Action item: Please tally how many lines in the entries below include the word "none", giving only the number.
═════ Given data ═════
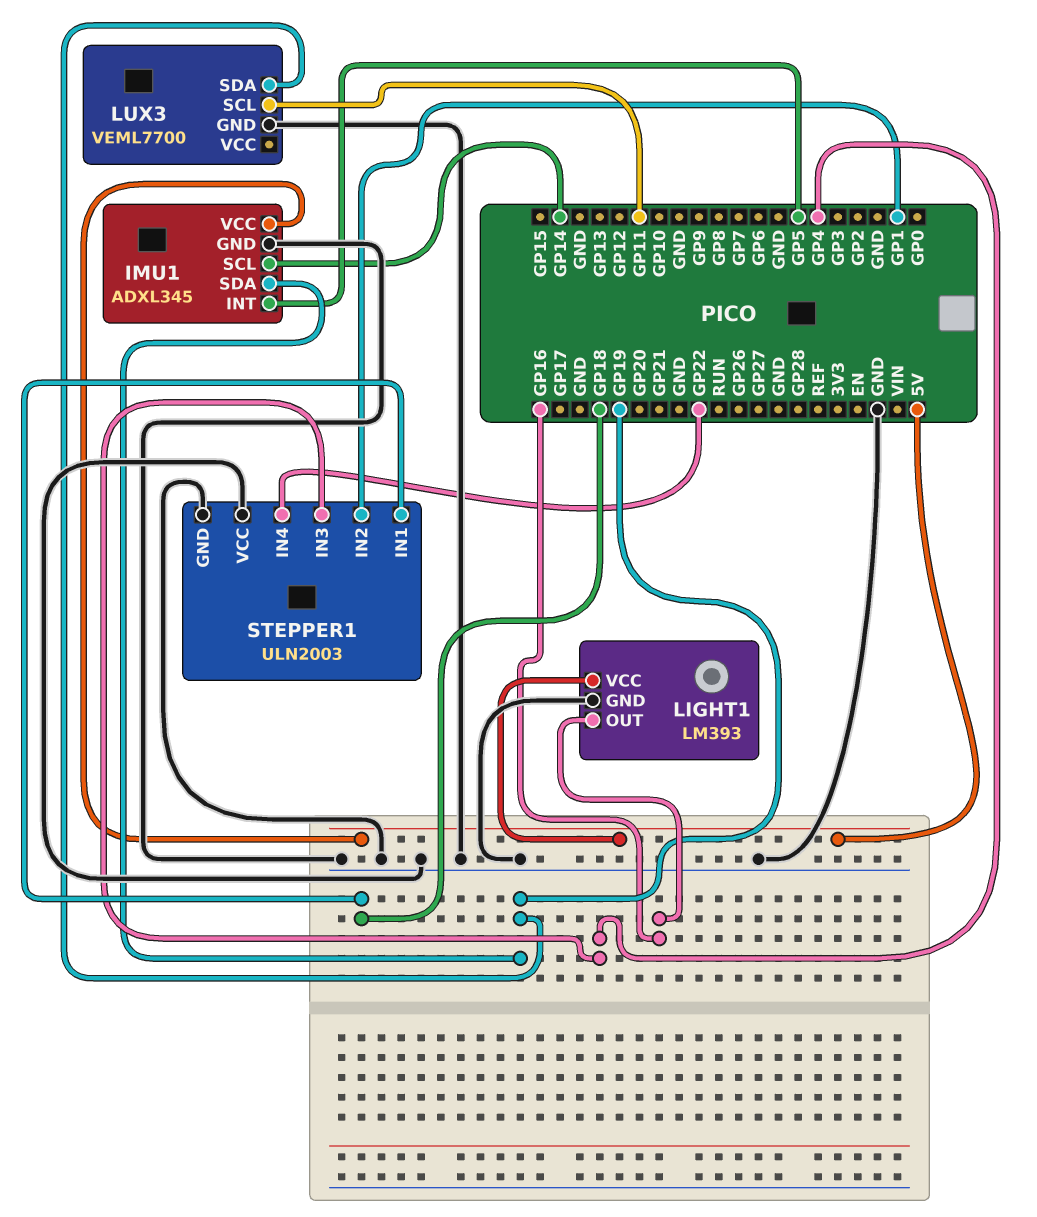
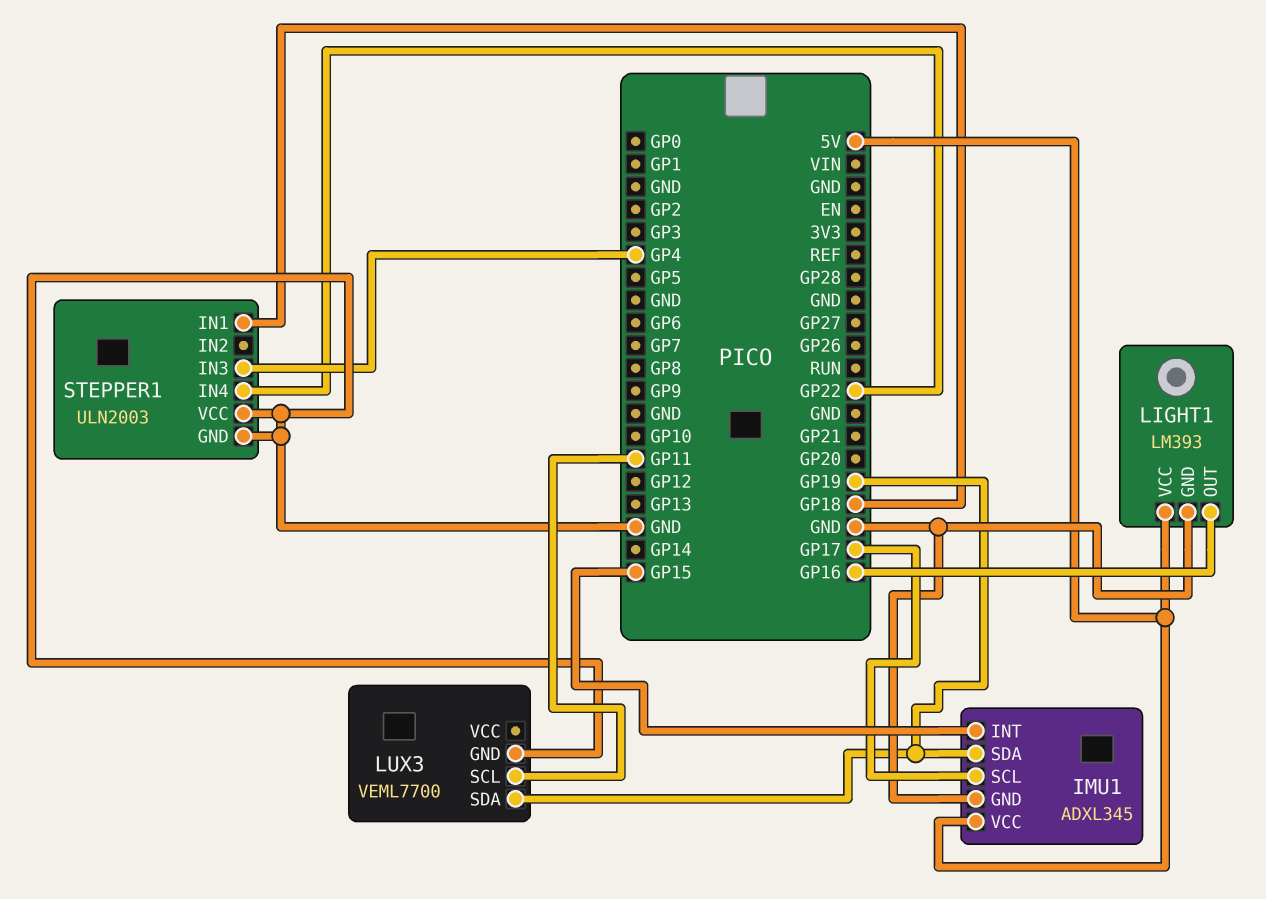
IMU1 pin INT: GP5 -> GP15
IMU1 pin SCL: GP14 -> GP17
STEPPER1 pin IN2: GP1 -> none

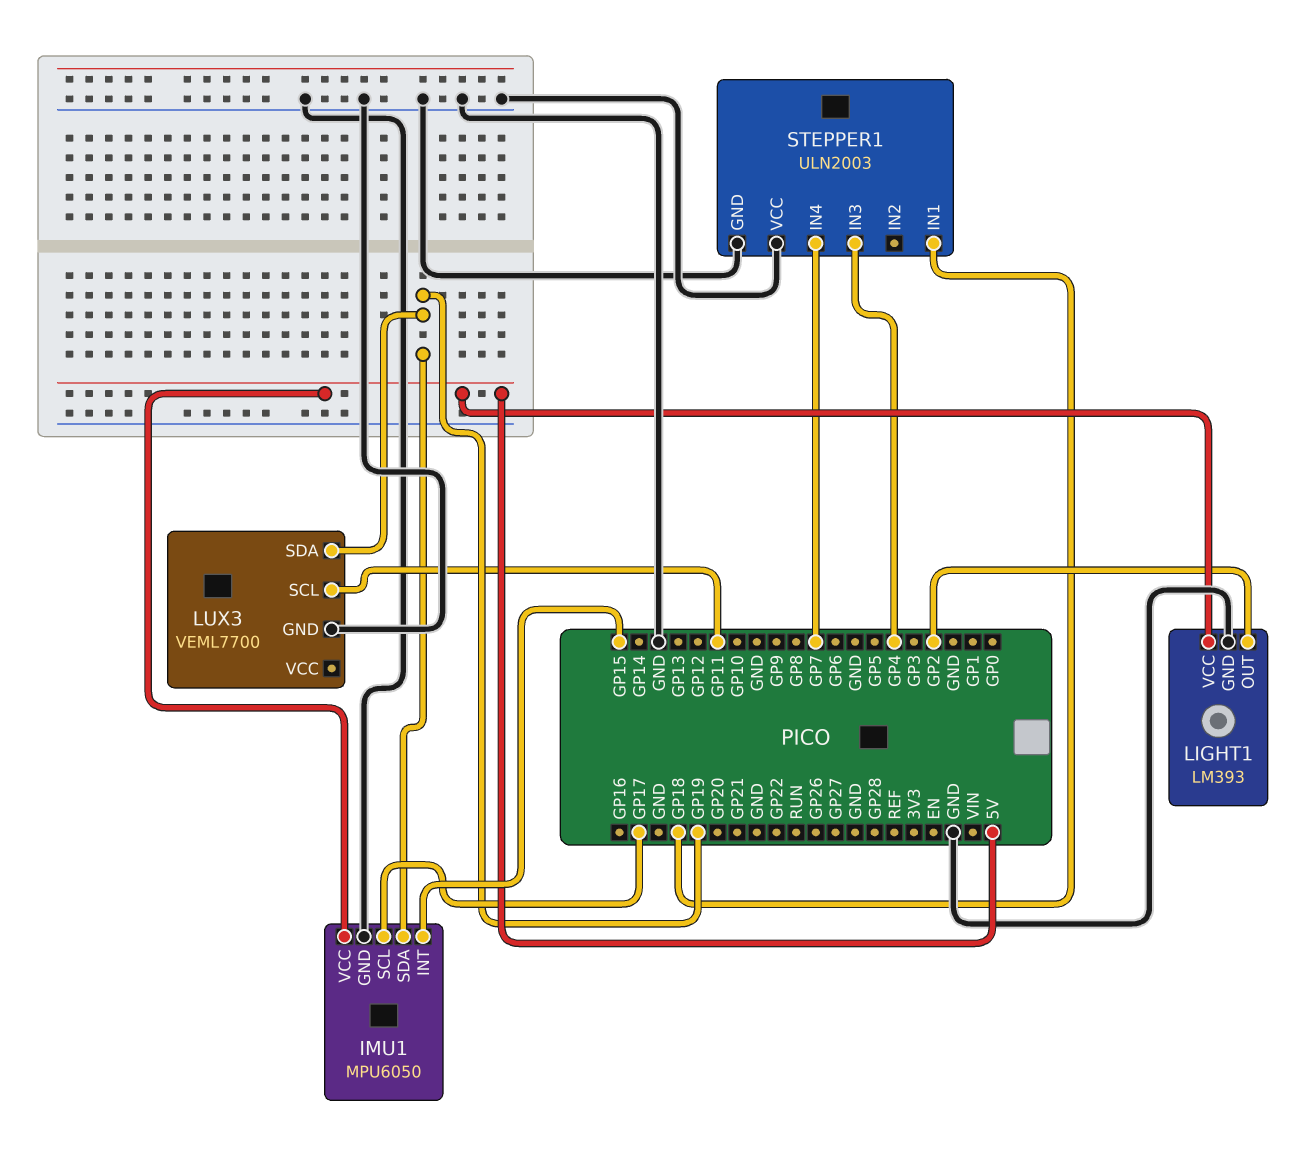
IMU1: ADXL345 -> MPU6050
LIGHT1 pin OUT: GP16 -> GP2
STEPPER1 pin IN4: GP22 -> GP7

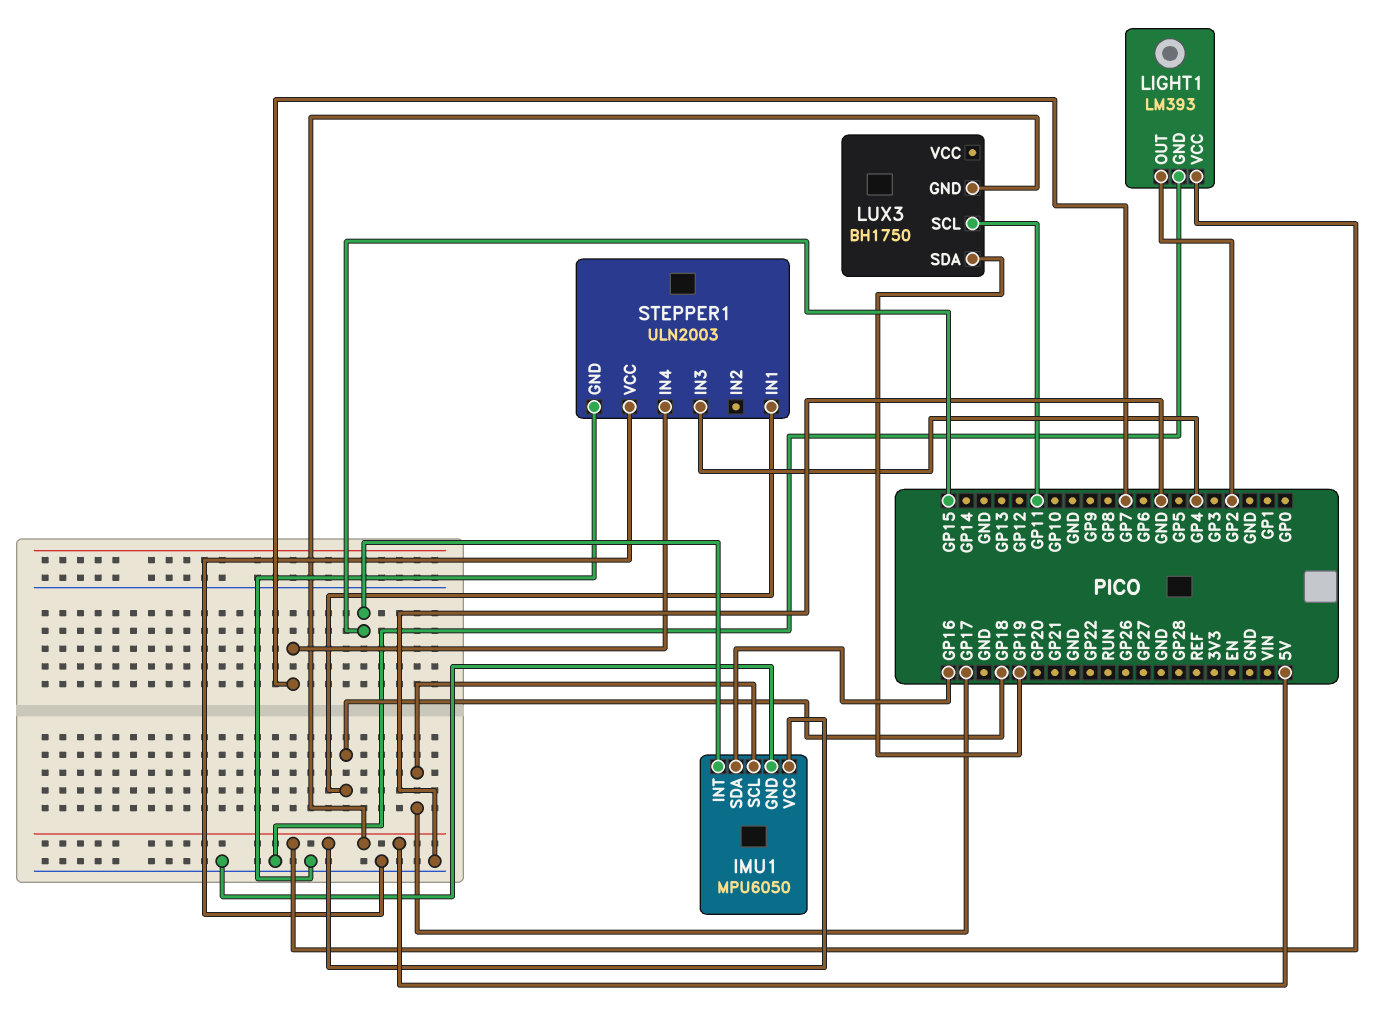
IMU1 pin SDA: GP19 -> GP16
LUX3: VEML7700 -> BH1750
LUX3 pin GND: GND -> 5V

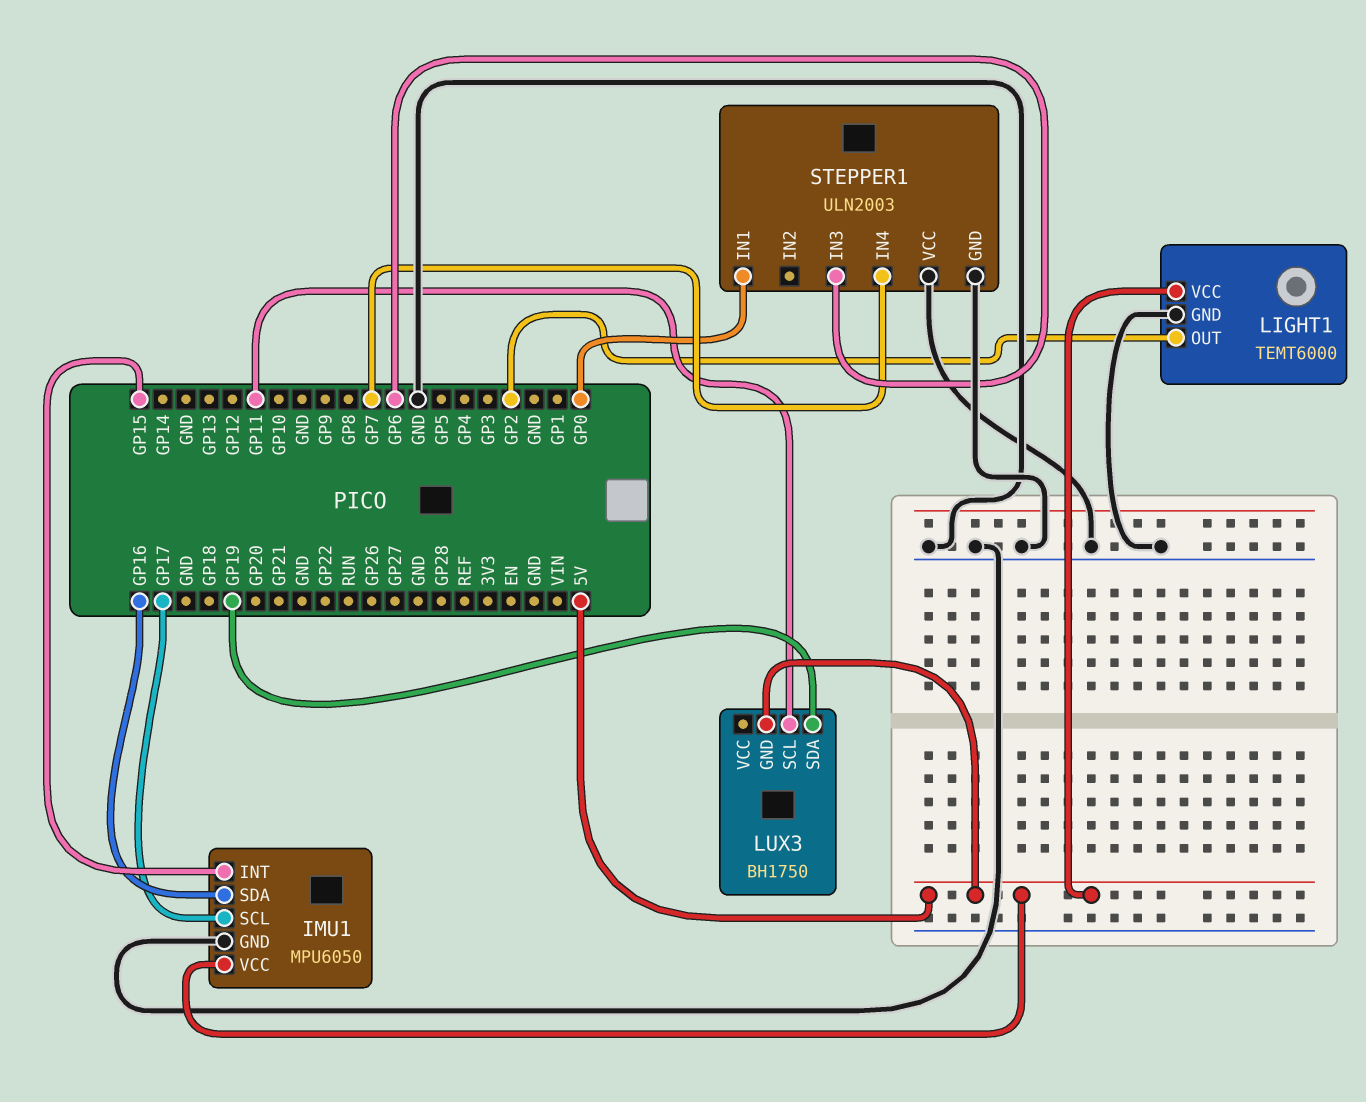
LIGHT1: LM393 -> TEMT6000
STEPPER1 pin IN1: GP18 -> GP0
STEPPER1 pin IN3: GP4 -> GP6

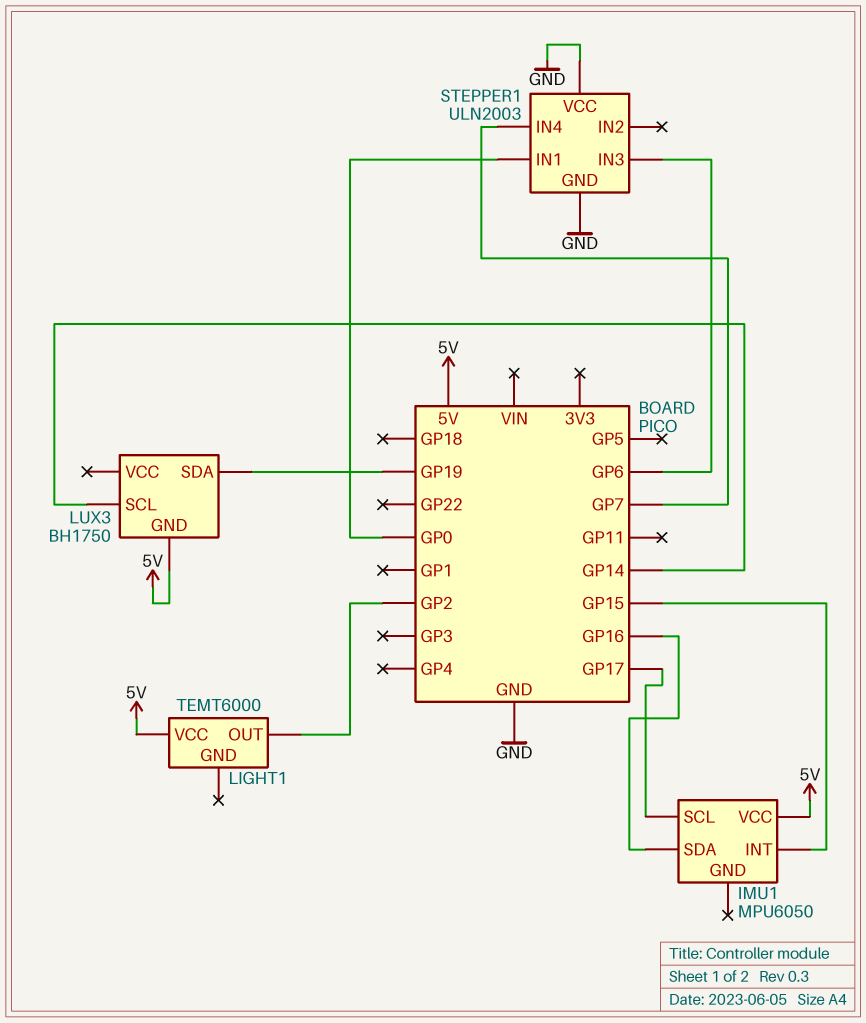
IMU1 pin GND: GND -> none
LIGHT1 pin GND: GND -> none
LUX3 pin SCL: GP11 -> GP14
═════
Reply: 3